Saved entries
%%

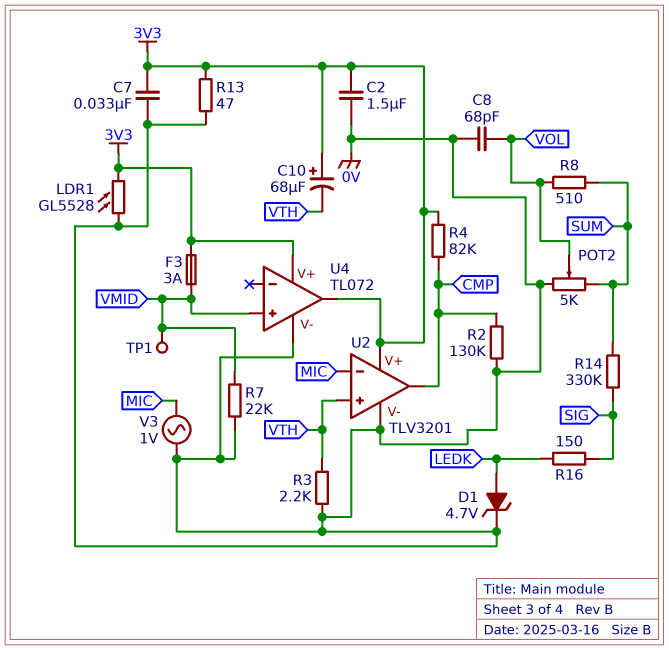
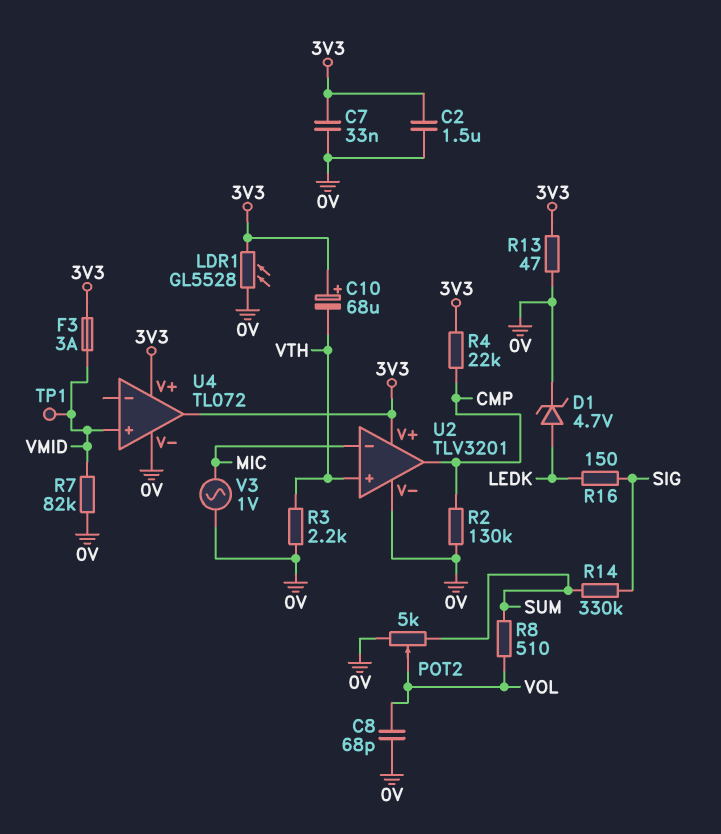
R4: 82k (3V3, CMP) -> 22k (3V3, CMP)
R7: 22k (0V, VMID) -> 82k (0V, VMID)

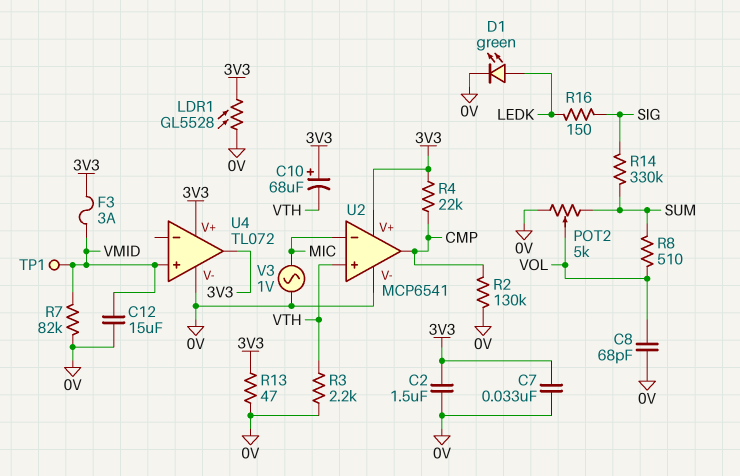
C12: none -> 15uF (0V, VMID)
D1: zener 4.7V (A LEDK, K 0V) -> LED green (A LEDK, K 0V)
U2: TLV3201 -> MCP6541

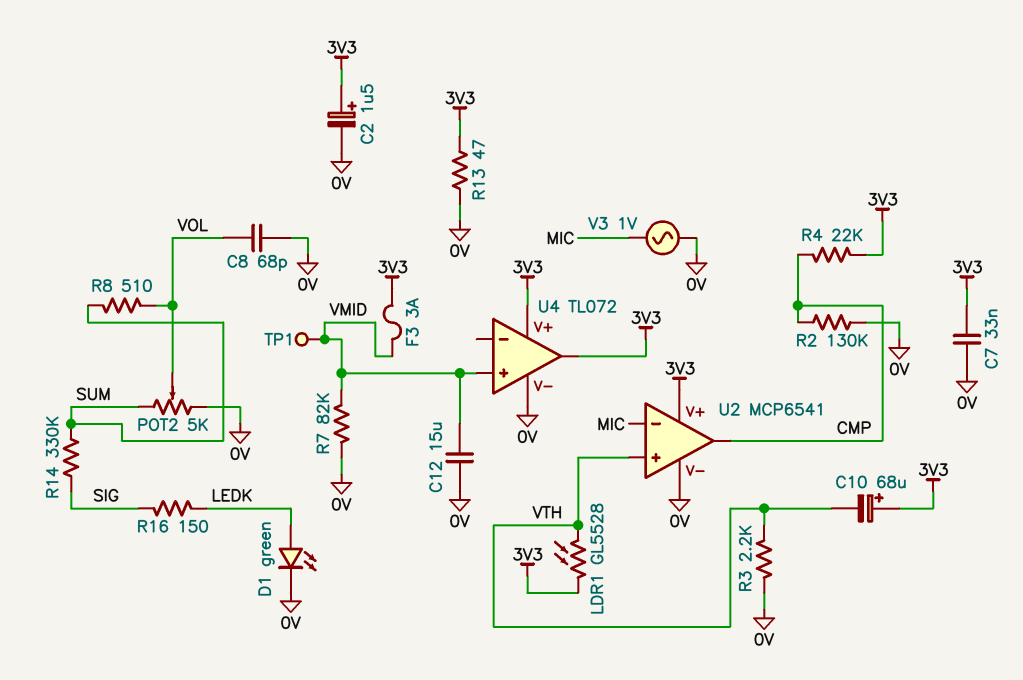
C2: 1.5uF (0V, 3V3) -> 1.5uF (plus 3V3, minus 0V)
LDR1: GL5528 (0V, 3V3) -> GL5528 (3V3, VTH)

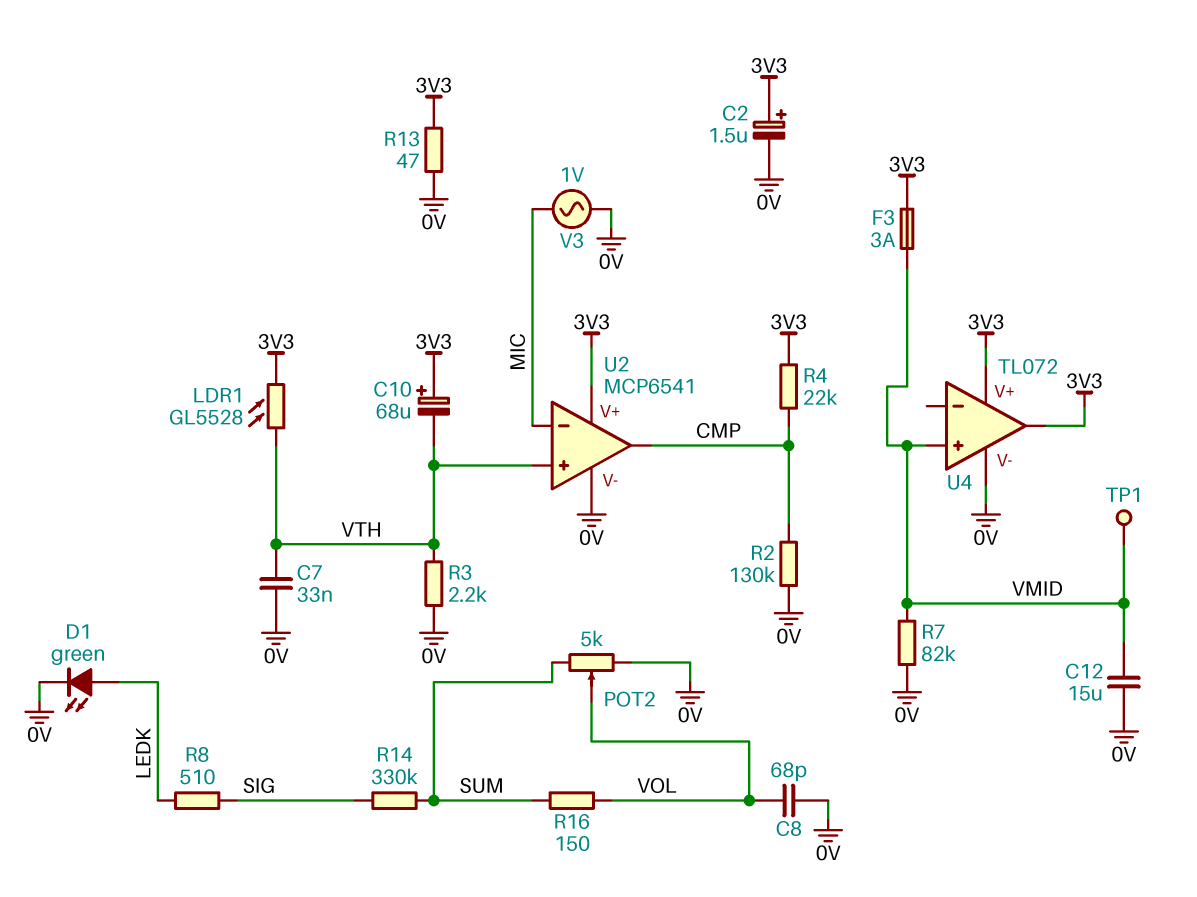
C7: 33nF (0V, 3V3) -> 33nF (0V, VTH)
R8: 510 (SUM, VOL) -> 510 (LEDK, SIG)
R16: 150 (LEDK, SIG) -> 150 (SUM, VOL)

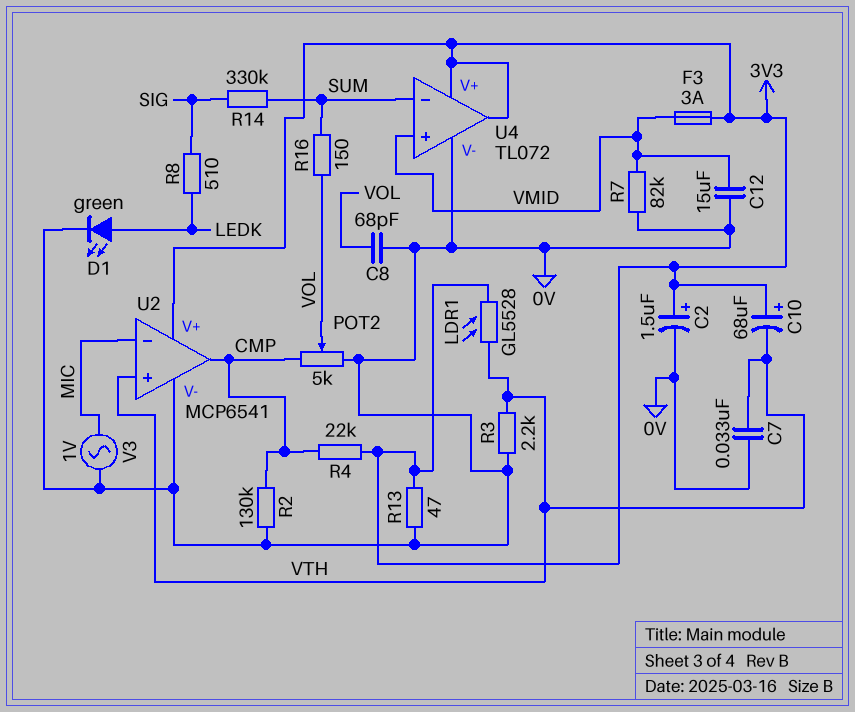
POT2: 5k (0V, SUM, wiper VOL) -> 5k (0V, CMP, wiper VOL)
TP1: test point (VMID) -> none
U4 pin in-: none -> SUM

%%

Activity:
Could you reproduce exactly, and only, the lines from the one containing "LDR1: GL5528 (0V, 3V3) -> GL5528 (3V3, VTH)" through the end of the records above, both included, while leaving out the pictures?

Exercise response:
LDR1: GL5528 (0V, 3V3) -> GL5528 (3V3, VTH)

C7: 33nF (0V, 3V3) -> 33nF (0V, VTH)
R8: 510 (SUM, VOL) -> 510 (LEDK, SIG)
R16: 150 (LEDK, SIG) -> 150 (SUM, VOL)

POT2: 5k (0V, SUM, wiper VOL) -> 5k (0V, CMP, wiper VOL)
TP1: test point (VMID) -> none
U4 pin in-: none -> SUM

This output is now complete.